**Available data:**
>>>

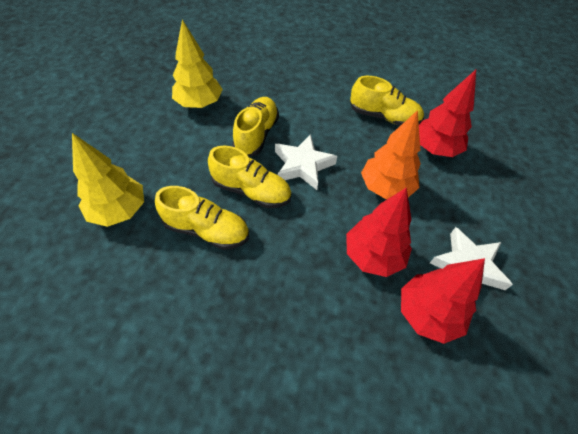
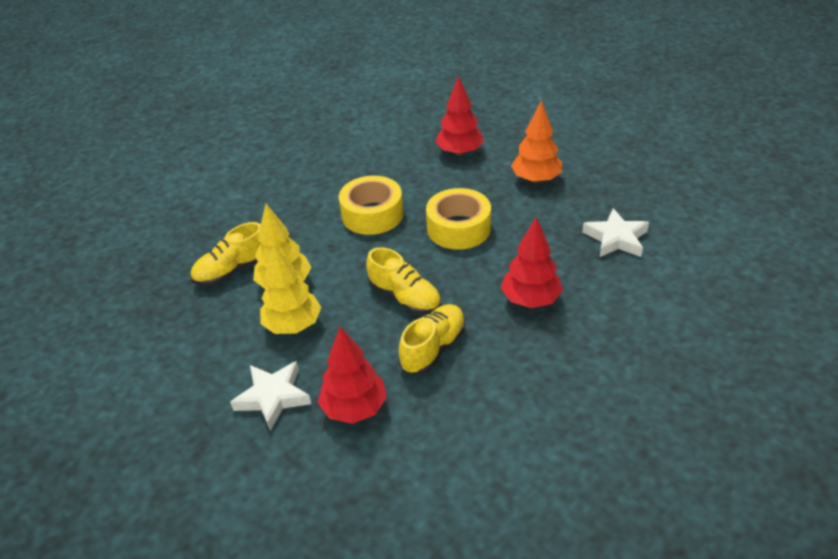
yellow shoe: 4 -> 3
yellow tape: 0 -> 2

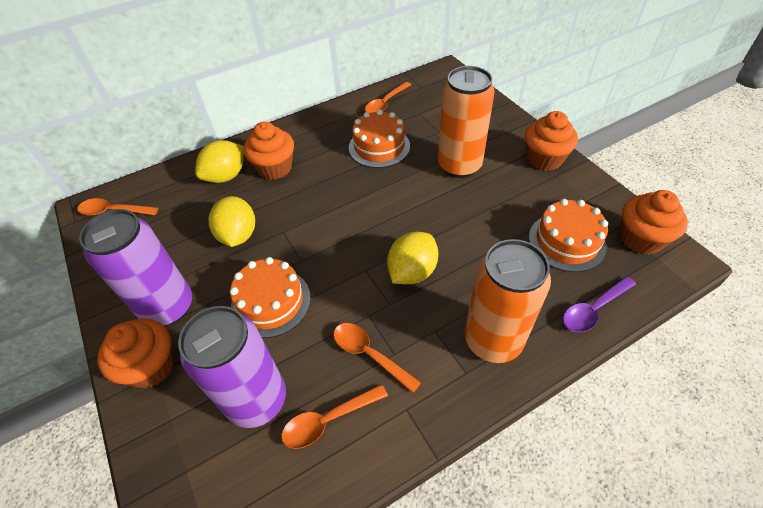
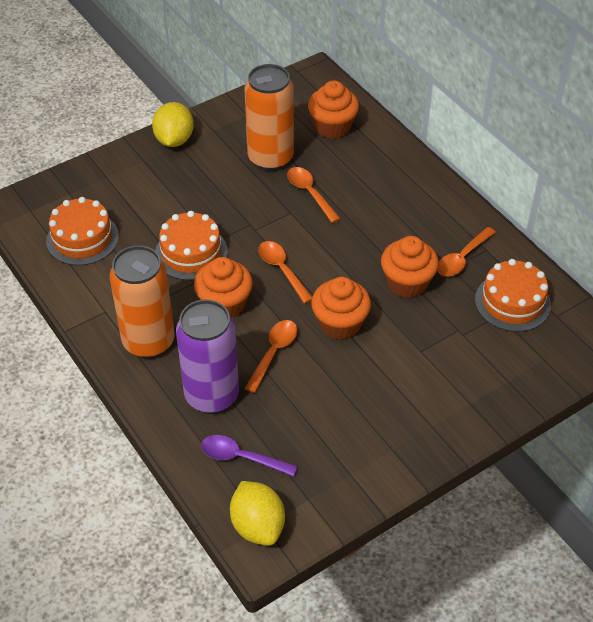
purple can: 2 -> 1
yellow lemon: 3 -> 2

<<<

**Assignment:** Repeat the listing above exactly, with no pictures.

**Answer to this exercise:**
yellow shoe: 4 -> 3
yellow tape: 0 -> 2

purple can: 2 -> 1
yellow lemon: 3 -> 2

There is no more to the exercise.